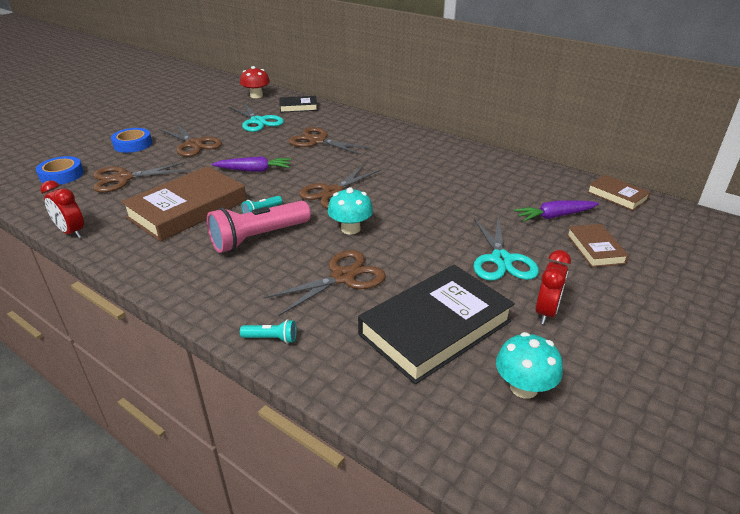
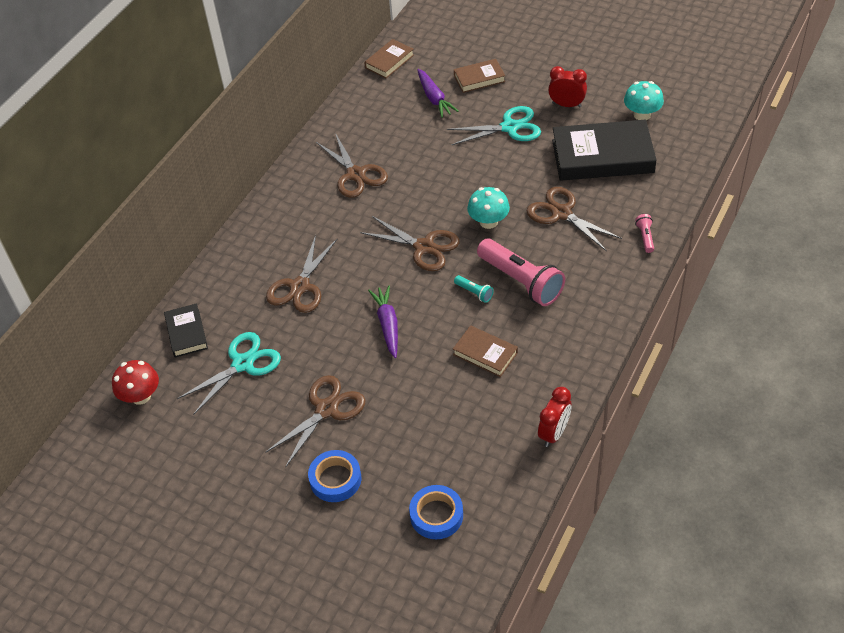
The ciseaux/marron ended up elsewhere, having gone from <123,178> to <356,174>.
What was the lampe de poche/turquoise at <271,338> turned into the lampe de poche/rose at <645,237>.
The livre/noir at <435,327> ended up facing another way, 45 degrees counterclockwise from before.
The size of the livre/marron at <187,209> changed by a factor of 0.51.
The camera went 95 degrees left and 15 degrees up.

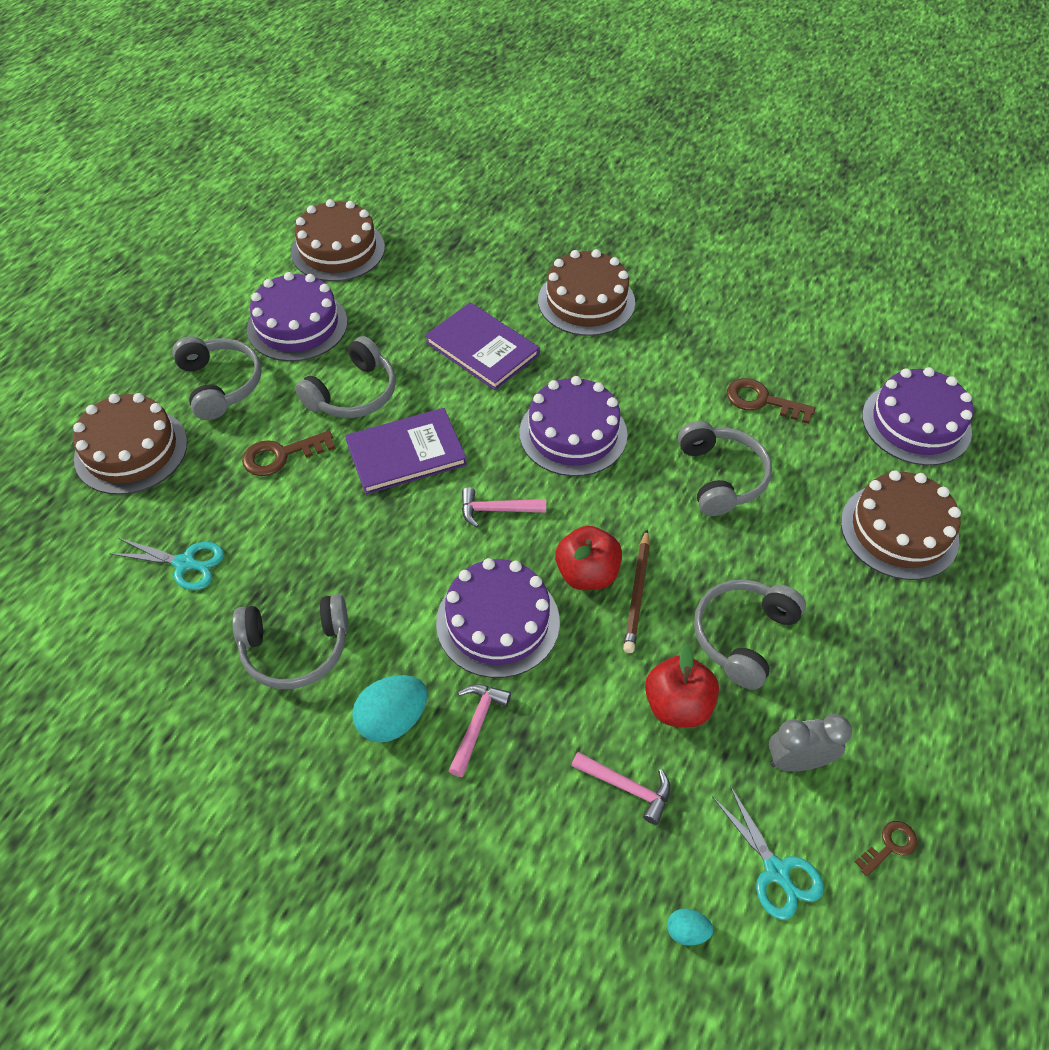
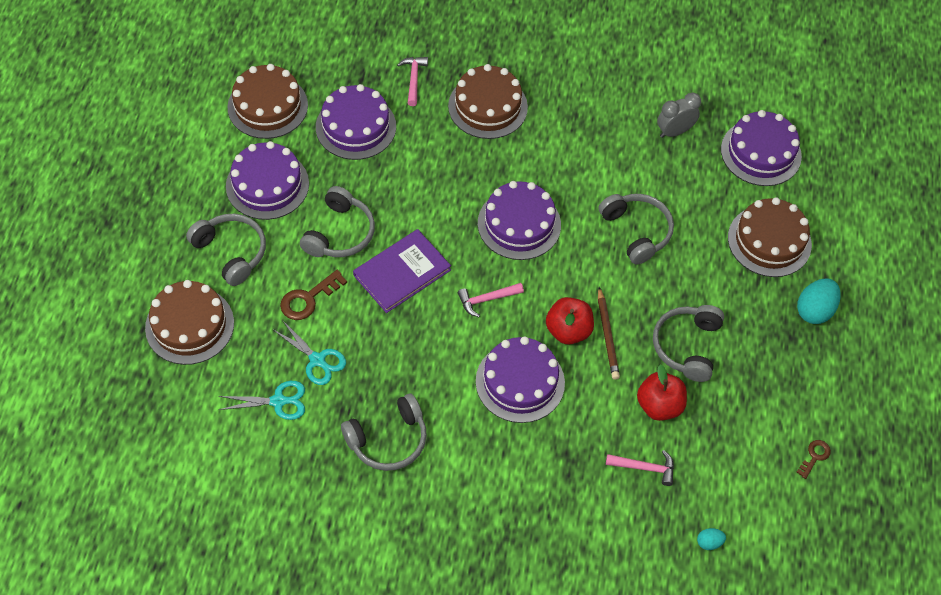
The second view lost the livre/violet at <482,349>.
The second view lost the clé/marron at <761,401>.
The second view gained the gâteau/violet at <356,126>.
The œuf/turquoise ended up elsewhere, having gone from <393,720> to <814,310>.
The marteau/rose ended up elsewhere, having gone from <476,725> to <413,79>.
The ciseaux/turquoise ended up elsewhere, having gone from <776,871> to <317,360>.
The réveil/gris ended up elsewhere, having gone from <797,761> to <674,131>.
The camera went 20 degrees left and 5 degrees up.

▬▬▬▬▬▬

### What is being asked
Print every line above exactly as given, but not the pictures.

### Result
The ciseaux/marron ended up elsewhere, having gone from <123,178> to <356,174>.
What was the lampe de poche/turquoise at <271,338> turned into the lampe de poche/rose at <645,237>.
The livre/noir at <435,327> ended up facing another way, 45 degrees counterclockwise from before.
The size of the livre/marron at <187,209> changed by a factor of 0.51.
The camera went 95 degrees left and 15 degrees up.

The second view lost the livre/violet at <482,349>.
The second view lost the clé/marron at <761,401>.
The second view gained the gâteau/violet at <356,126>.
The œuf/turquoise ended up elsewhere, having gone from <393,720> to <814,310>.
The marteau/rose ended up elsewhere, having gone from <476,725> to <413,79>.
The ciseaux/turquoise ended up elsewhere, having gone from <776,871> to <317,360>.
The réveil/gris ended up elsewhere, having gone from <797,761> to <674,131>.
The camera went 20 degrees left and 5 degrees up.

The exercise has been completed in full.